DATA BLOCK ::
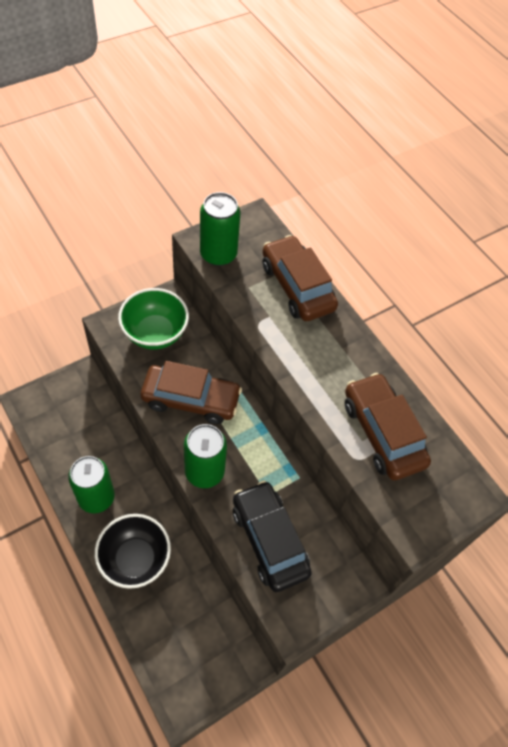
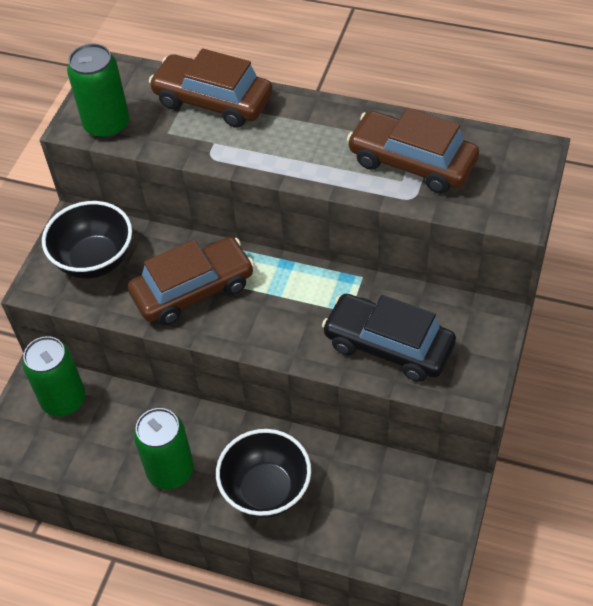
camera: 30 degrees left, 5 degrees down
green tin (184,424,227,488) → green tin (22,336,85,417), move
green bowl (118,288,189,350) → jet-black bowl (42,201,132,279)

TASK STATEMENT ::
Retype all of the material above precisely as it reads. Pictures are not part of the copy.

ANSWER BOX ::
camera: 30 degrees left, 5 degrees down
green tin (184,424,227,488) → green tin (22,336,85,417), move
green bowl (118,288,189,350) → jet-black bowl (42,201,132,279)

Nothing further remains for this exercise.